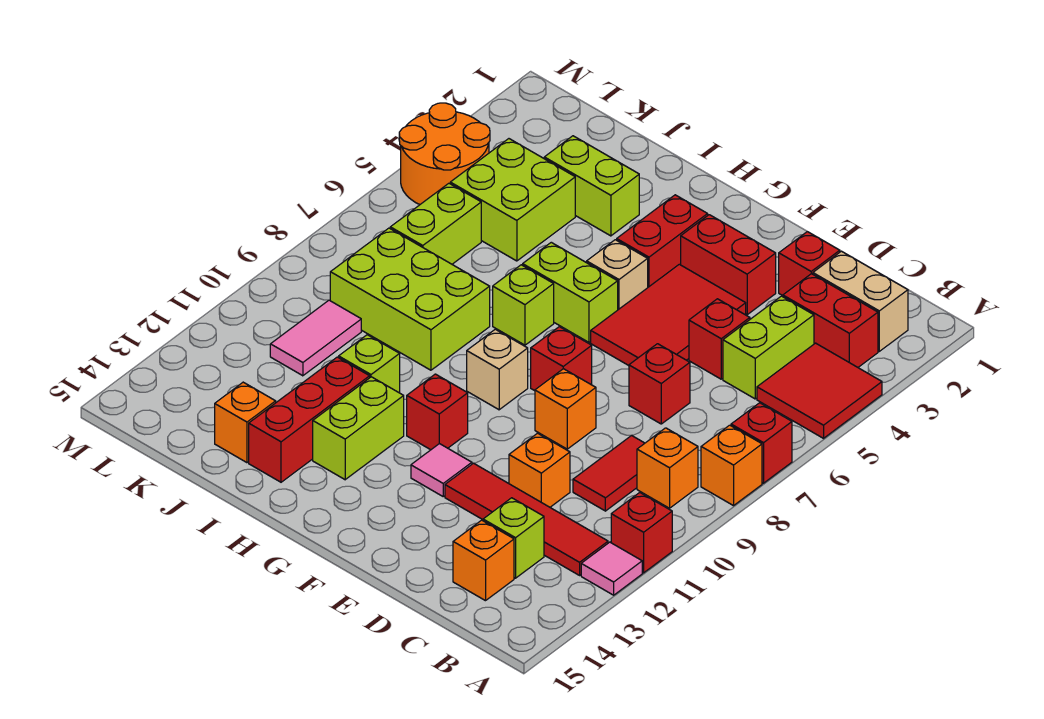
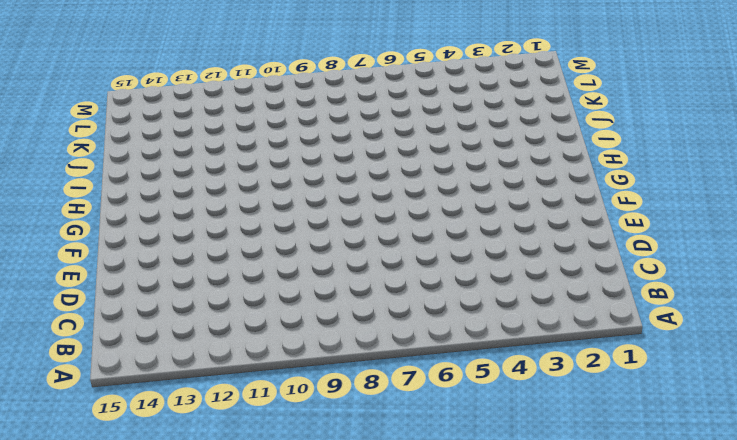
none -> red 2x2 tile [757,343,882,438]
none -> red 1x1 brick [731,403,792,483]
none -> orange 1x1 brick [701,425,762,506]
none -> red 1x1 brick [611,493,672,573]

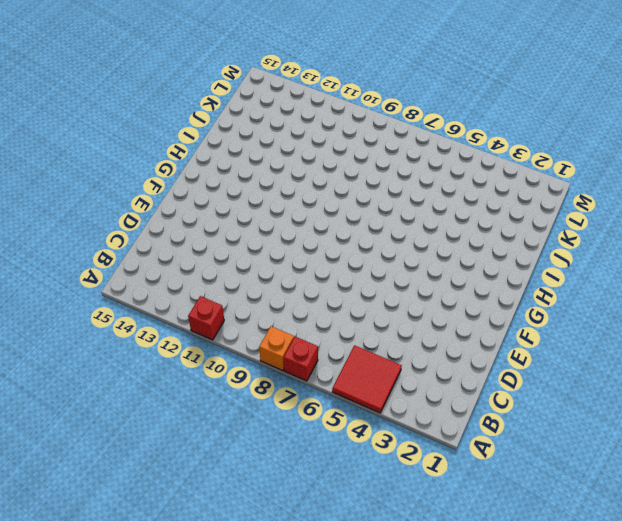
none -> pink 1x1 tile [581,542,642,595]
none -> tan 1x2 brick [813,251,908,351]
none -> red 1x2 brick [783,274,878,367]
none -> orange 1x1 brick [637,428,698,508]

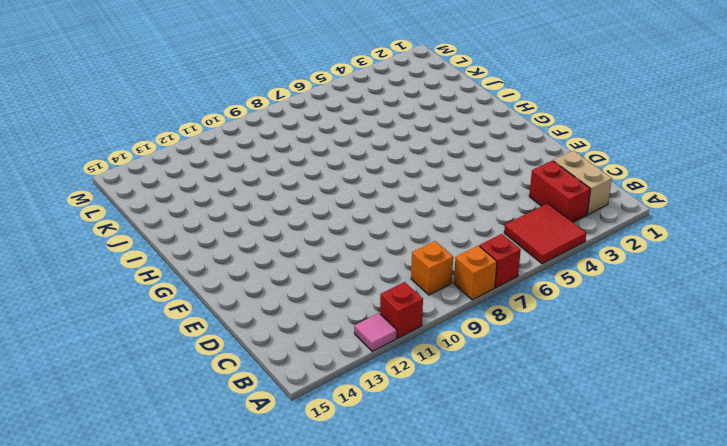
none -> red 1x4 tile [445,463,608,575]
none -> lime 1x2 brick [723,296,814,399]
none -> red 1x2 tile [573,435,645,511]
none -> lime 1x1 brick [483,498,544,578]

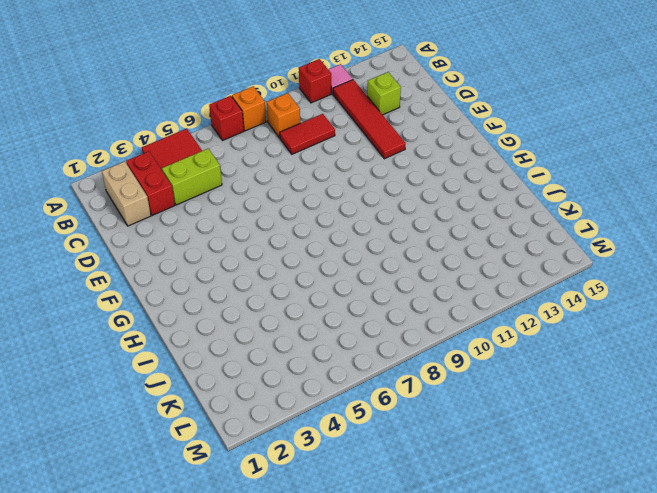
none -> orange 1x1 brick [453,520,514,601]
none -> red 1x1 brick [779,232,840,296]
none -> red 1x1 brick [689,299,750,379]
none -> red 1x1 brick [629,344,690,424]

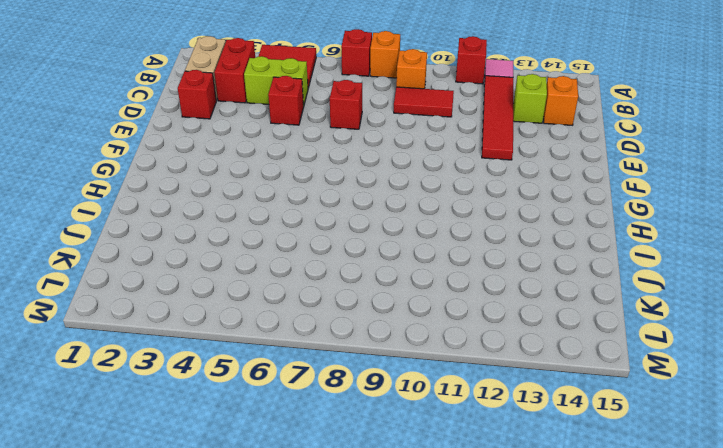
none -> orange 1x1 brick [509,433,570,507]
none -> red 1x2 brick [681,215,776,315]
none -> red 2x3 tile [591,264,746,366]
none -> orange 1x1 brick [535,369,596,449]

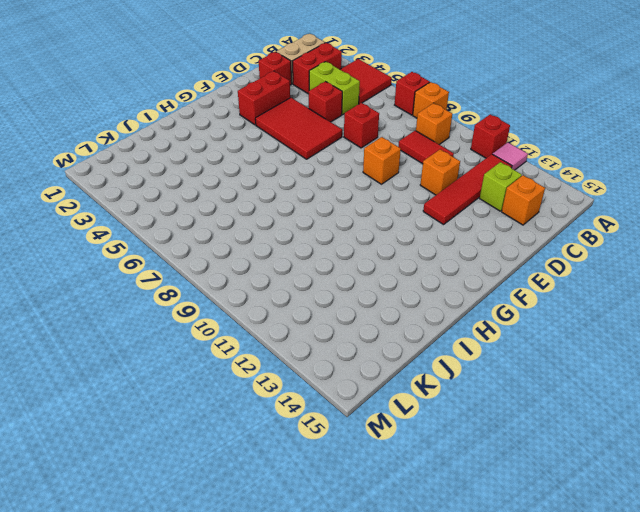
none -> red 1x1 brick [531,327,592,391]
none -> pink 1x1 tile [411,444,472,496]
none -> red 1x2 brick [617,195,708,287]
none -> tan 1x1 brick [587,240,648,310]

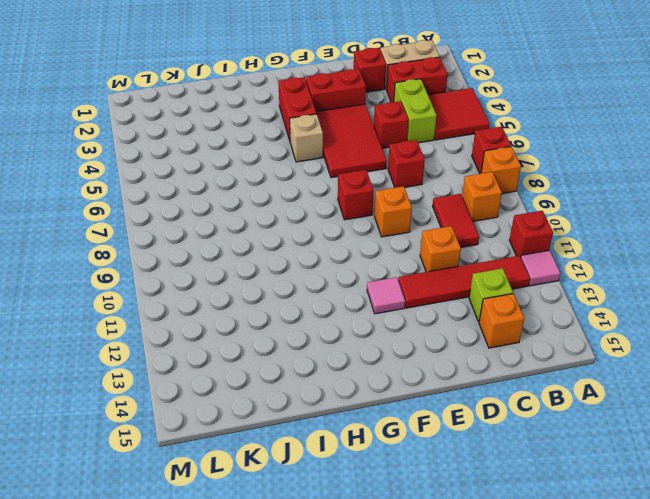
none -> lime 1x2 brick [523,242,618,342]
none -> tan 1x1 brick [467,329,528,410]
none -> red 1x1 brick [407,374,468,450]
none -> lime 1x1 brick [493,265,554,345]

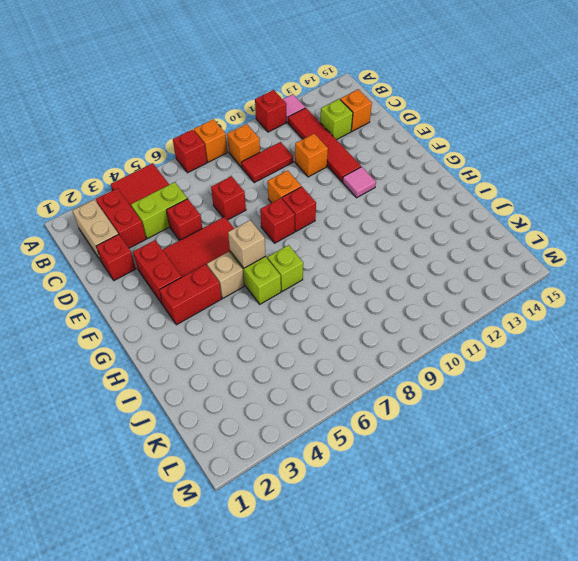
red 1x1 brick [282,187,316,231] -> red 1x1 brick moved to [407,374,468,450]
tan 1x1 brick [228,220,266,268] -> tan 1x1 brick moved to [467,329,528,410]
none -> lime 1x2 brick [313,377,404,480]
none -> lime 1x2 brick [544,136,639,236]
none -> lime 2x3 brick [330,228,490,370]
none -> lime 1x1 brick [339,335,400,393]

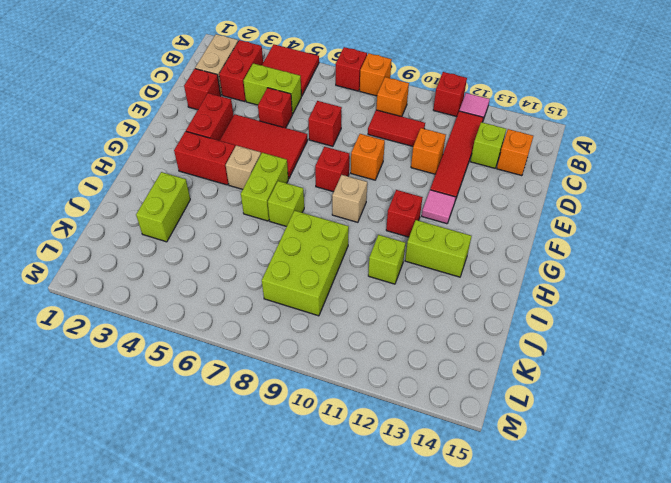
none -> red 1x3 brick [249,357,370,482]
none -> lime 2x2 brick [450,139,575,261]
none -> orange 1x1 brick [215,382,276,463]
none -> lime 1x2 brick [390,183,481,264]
◇ ◇ ◇ ◇ ◇ ◇ ◇
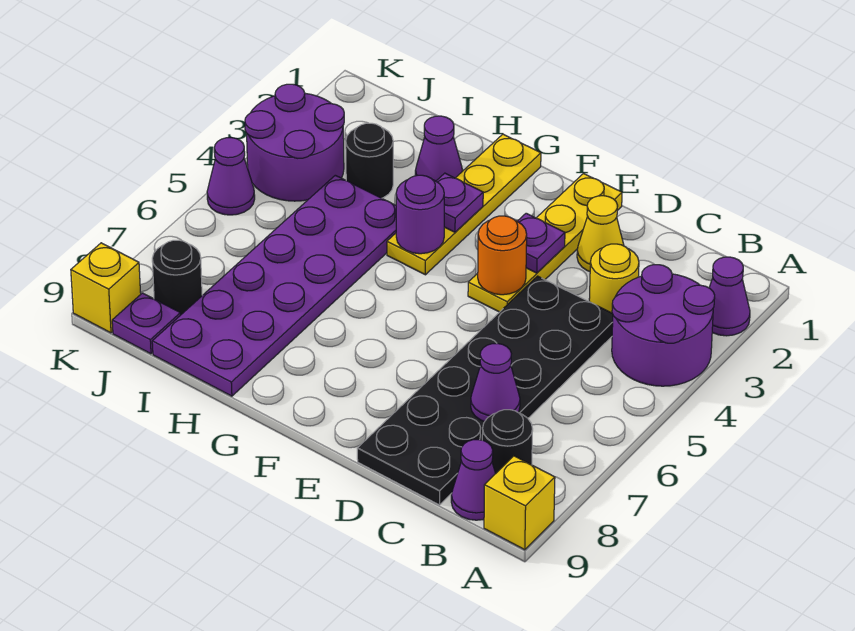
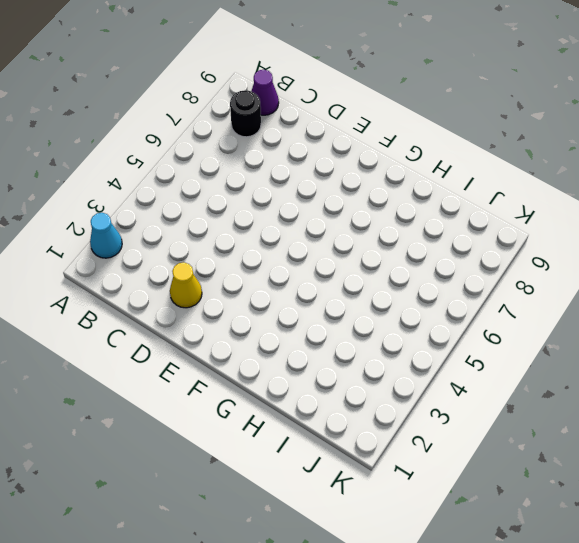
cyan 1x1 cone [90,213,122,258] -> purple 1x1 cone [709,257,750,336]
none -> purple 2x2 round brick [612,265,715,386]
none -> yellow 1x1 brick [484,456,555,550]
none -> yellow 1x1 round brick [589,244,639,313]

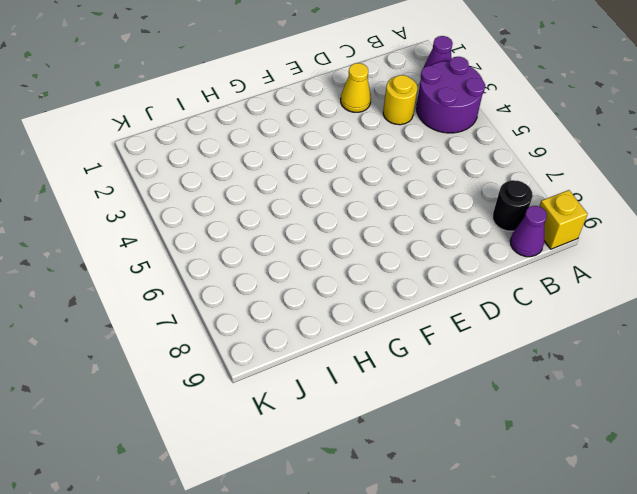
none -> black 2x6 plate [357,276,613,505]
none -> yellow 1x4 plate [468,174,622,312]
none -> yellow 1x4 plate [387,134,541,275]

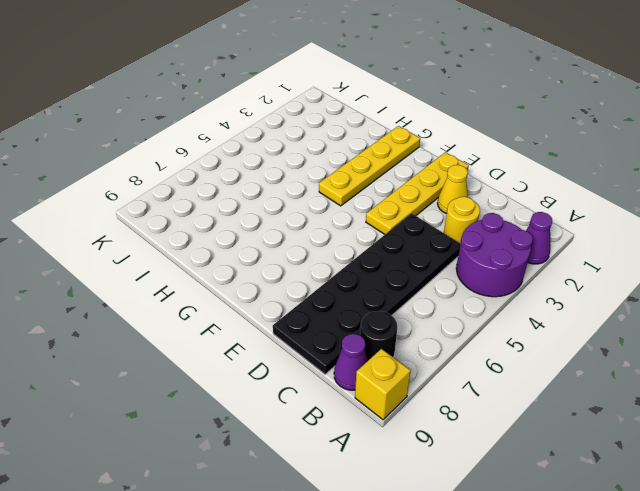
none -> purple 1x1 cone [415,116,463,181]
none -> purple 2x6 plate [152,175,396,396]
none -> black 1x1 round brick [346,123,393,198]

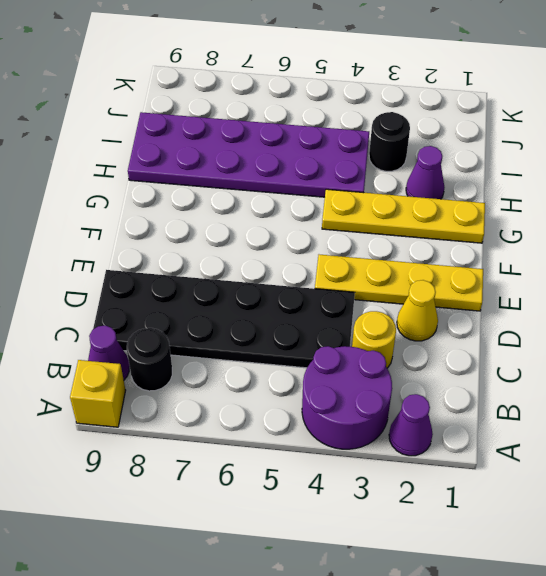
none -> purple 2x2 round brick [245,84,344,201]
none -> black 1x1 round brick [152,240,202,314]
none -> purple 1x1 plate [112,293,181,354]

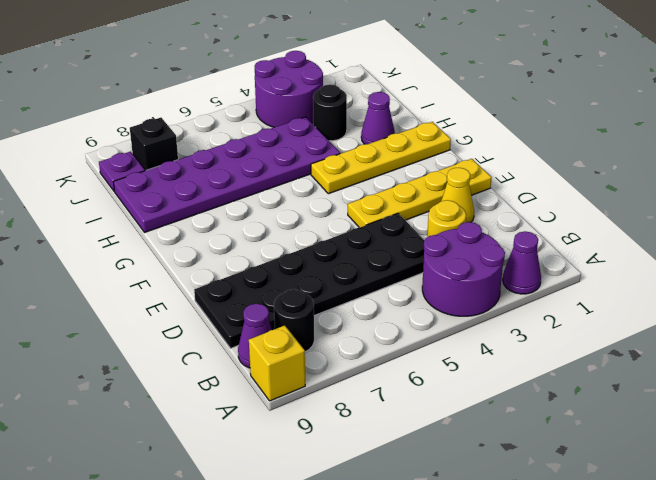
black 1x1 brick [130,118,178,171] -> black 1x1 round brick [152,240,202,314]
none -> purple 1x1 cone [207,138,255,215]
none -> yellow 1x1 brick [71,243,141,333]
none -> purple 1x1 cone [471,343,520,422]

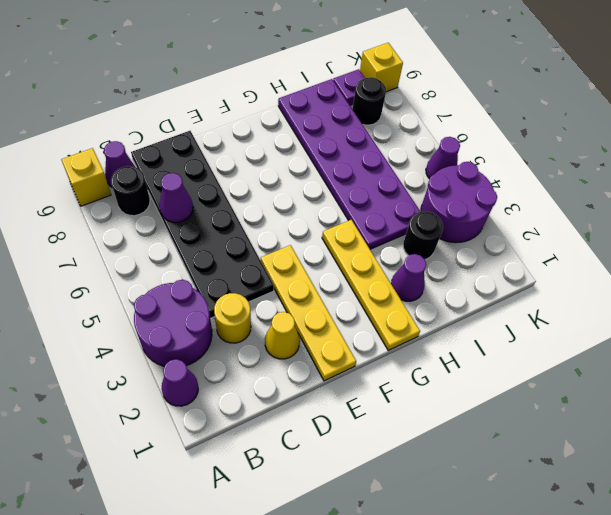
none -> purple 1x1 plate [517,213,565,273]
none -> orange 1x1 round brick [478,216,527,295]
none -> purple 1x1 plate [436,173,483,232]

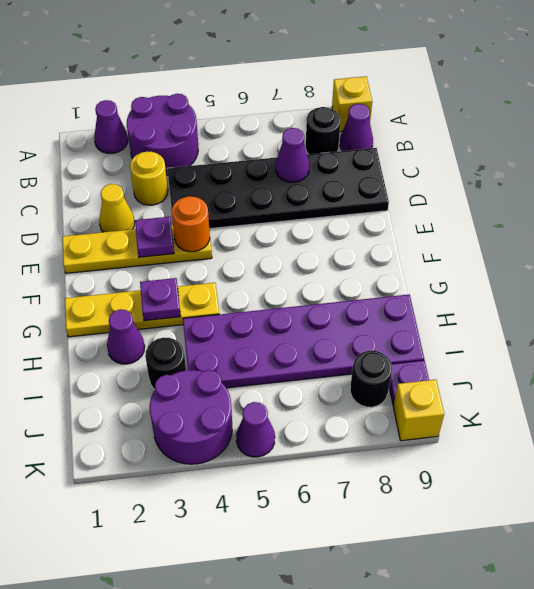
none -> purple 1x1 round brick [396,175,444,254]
◇ ◇ ◇ ◇ ◇ ◇ ◇
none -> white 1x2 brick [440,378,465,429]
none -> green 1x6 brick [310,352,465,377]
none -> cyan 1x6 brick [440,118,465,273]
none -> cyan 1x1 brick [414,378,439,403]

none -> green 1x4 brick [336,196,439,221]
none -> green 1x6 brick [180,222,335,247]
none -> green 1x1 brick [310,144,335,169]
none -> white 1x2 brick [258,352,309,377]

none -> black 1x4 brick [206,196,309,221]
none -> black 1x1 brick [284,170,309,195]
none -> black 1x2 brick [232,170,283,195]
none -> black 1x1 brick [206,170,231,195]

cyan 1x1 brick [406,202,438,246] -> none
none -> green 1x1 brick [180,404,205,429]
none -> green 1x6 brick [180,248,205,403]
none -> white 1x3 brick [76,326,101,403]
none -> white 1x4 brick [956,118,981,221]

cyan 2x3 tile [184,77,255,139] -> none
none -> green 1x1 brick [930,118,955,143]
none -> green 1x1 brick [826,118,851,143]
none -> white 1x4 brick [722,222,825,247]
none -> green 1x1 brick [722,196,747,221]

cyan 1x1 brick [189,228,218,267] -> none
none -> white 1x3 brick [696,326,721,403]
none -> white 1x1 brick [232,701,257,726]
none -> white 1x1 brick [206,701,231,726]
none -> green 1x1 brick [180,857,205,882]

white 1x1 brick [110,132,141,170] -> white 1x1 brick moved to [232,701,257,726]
◇ ◇ ◇ ◇ ◇ ◇ ◇
Work instructions:
Within the listing above, find every line containing the string "green" and return it.

Response to the task:
none -> green 1x6 brick [310,352,465,377]
none -> green 1x4 brick [336,196,439,221]
none -> green 1x6 brick [180,222,335,247]
none -> green 1x1 brick [310,144,335,169]
none -> green 1x1 brick [180,404,205,429]
none -> green 1x6 brick [180,248,205,403]
none -> green 1x1 brick [930,118,955,143]
none -> green 1x1 brick [826,118,851,143]
none -> green 1x1 brick [722,196,747,221]
none -> green 1x1 brick [180,857,205,882]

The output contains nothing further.